> [Instruction]: Pick out each line in the material below that contains the word "source", and copy those lines.

Rows from a dataset:
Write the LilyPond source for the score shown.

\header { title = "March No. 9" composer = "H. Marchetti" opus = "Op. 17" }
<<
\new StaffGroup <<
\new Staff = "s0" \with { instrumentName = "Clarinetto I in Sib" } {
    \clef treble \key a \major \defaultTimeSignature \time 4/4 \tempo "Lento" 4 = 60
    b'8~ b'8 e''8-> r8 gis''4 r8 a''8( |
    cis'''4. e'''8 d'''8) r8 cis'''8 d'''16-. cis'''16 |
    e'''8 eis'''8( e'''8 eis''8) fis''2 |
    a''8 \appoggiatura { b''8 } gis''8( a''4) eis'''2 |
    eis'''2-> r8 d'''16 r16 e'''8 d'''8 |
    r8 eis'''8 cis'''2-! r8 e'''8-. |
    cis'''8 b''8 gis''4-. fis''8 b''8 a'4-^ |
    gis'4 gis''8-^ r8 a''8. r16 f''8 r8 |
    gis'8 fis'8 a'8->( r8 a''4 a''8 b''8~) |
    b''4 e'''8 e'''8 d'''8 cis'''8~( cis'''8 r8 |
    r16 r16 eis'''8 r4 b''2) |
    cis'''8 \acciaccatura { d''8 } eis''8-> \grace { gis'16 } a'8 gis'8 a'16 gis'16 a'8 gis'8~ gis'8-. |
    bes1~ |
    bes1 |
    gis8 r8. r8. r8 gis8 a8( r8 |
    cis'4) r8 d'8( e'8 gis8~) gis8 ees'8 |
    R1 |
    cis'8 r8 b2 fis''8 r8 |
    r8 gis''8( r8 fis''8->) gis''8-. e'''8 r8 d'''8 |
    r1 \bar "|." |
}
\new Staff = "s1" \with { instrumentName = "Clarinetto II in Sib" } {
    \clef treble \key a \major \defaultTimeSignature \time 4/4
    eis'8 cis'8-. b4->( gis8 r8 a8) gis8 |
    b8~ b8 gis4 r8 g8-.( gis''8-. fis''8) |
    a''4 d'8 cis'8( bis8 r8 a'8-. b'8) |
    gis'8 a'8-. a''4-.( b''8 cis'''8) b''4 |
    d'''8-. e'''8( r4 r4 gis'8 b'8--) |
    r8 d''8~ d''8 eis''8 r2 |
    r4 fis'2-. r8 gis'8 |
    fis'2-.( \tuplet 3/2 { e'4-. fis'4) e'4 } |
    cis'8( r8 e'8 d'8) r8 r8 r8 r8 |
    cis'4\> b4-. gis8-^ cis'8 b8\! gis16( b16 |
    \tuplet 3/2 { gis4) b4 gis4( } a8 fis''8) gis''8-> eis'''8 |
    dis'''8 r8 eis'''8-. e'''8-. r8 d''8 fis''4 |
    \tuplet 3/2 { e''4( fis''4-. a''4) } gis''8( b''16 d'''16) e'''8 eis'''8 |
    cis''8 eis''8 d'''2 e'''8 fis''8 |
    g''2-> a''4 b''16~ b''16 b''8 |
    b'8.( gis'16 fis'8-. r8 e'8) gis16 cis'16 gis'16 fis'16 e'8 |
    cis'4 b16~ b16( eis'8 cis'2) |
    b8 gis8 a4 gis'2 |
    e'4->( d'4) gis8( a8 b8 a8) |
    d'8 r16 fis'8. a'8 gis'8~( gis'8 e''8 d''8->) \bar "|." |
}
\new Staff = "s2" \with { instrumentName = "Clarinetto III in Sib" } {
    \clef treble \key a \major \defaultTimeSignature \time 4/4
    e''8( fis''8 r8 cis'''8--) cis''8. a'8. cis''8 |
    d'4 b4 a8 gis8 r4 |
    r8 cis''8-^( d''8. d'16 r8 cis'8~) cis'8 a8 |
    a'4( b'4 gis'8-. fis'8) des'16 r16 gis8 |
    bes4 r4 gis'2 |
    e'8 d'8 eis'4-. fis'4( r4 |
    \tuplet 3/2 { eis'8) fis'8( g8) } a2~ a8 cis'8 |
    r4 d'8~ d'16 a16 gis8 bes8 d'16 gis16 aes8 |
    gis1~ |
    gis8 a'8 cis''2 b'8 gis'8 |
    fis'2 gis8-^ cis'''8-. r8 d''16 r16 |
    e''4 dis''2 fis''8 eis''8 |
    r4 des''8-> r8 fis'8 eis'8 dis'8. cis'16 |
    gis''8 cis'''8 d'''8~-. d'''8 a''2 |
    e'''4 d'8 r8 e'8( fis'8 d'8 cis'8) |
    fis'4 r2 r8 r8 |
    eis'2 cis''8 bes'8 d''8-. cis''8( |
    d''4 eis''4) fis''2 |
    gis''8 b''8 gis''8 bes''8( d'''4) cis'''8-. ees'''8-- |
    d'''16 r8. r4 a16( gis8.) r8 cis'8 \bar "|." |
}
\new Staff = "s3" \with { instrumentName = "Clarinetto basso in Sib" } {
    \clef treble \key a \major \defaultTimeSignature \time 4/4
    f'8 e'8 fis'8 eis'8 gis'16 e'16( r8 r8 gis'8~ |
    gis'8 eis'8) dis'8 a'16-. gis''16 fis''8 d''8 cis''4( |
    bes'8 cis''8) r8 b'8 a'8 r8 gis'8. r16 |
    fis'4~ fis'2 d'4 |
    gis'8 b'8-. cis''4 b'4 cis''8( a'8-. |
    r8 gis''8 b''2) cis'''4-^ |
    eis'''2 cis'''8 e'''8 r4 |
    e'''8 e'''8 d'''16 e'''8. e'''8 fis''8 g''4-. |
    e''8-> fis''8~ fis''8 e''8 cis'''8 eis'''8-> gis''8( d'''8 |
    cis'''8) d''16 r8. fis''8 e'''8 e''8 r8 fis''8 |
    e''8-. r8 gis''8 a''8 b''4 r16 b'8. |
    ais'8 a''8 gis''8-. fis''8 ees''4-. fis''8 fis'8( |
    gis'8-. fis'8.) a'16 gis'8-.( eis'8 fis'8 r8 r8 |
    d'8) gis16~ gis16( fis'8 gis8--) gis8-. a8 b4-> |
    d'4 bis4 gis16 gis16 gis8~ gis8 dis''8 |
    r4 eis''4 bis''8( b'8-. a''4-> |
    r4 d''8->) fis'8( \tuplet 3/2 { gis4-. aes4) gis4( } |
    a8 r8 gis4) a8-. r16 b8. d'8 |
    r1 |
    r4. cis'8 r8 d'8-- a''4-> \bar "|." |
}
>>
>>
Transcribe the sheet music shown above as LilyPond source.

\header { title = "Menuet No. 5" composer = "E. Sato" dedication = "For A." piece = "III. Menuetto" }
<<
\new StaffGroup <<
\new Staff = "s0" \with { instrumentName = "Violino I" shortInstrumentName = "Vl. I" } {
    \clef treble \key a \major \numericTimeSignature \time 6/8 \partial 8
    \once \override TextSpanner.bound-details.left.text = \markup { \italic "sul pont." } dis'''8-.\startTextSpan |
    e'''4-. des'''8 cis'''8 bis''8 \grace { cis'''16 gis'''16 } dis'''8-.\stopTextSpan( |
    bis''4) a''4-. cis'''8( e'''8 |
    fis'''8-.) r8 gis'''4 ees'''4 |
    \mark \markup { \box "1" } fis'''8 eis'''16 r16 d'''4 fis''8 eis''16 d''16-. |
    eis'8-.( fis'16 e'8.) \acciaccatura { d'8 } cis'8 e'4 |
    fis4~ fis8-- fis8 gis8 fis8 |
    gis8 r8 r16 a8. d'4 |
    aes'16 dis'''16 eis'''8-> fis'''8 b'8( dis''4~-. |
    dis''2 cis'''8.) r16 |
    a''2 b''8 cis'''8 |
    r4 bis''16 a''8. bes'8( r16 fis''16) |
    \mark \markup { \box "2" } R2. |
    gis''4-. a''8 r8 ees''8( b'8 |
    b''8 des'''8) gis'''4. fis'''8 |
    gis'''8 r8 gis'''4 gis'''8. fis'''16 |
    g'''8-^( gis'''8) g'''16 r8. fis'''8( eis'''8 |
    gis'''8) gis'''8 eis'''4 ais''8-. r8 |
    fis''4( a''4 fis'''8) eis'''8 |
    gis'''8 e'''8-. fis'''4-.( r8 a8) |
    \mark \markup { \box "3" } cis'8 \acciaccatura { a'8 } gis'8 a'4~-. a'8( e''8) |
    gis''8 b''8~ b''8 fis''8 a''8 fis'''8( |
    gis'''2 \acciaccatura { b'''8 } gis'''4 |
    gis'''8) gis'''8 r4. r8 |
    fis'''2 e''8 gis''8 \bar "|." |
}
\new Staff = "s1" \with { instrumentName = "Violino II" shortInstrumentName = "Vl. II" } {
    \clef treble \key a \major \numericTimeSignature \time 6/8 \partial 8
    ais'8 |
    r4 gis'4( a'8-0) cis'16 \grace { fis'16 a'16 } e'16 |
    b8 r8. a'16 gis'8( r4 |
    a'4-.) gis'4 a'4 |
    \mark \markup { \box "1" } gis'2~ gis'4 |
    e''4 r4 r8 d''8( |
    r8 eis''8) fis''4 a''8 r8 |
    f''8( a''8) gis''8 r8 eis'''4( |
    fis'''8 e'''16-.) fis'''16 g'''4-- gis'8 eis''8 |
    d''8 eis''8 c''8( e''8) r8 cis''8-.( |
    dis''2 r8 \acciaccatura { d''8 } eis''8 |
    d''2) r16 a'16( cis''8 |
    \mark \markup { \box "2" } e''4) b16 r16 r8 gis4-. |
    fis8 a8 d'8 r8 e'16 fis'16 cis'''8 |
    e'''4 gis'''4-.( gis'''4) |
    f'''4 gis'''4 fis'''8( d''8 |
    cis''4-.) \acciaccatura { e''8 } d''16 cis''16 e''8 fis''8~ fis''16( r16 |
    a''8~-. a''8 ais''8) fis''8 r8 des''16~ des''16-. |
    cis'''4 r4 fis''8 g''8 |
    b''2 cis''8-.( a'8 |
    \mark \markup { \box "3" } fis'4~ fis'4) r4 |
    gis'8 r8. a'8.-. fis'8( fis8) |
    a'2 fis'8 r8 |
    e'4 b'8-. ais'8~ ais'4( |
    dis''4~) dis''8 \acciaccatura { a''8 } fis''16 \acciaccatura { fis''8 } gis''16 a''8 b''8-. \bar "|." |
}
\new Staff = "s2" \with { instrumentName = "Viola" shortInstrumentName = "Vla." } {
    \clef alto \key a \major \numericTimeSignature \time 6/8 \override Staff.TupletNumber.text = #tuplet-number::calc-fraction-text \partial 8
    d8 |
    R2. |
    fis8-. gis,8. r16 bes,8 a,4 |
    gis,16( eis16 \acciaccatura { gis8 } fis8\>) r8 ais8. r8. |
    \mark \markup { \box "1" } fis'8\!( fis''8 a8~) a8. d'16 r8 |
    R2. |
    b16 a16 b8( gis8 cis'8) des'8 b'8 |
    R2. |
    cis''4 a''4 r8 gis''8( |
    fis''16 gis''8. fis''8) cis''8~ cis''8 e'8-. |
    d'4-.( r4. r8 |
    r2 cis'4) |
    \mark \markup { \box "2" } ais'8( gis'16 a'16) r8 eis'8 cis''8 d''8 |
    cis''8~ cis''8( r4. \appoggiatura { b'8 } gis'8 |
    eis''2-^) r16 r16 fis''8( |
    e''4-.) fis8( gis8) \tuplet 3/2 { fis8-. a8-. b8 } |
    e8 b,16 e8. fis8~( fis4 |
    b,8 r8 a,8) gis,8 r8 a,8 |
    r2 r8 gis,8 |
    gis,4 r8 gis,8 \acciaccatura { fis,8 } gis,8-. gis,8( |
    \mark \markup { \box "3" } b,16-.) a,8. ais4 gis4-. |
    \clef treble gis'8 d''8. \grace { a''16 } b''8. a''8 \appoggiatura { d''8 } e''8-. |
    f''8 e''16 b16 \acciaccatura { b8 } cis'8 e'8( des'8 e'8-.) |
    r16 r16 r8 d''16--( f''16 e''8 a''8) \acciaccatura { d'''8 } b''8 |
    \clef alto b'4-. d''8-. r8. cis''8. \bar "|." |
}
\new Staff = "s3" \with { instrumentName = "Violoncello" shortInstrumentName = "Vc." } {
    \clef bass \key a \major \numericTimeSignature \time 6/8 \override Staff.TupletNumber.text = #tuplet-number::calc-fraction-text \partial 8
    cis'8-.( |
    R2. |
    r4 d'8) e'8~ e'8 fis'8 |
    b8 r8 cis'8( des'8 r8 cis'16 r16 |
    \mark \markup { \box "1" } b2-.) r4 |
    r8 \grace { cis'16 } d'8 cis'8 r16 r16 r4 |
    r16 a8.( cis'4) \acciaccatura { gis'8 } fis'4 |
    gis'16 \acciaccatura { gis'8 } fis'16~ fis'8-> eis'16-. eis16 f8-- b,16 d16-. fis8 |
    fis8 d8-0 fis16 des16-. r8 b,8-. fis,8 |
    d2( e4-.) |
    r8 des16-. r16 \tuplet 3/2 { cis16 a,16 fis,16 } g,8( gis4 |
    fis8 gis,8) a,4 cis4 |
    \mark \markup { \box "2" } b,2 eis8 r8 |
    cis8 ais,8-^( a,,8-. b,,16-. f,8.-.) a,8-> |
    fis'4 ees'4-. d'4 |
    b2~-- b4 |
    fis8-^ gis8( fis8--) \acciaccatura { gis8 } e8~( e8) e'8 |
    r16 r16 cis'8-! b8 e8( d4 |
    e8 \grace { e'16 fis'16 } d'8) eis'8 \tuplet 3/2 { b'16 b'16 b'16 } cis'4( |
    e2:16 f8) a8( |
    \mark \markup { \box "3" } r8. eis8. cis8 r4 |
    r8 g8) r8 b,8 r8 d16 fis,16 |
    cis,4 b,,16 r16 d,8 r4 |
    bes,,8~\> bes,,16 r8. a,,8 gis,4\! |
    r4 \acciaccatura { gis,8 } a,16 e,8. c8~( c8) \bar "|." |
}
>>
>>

> [Result below]:
Write the LilyPond source for the score shown.
Transcribe the sheet music shown above as LilyPond source.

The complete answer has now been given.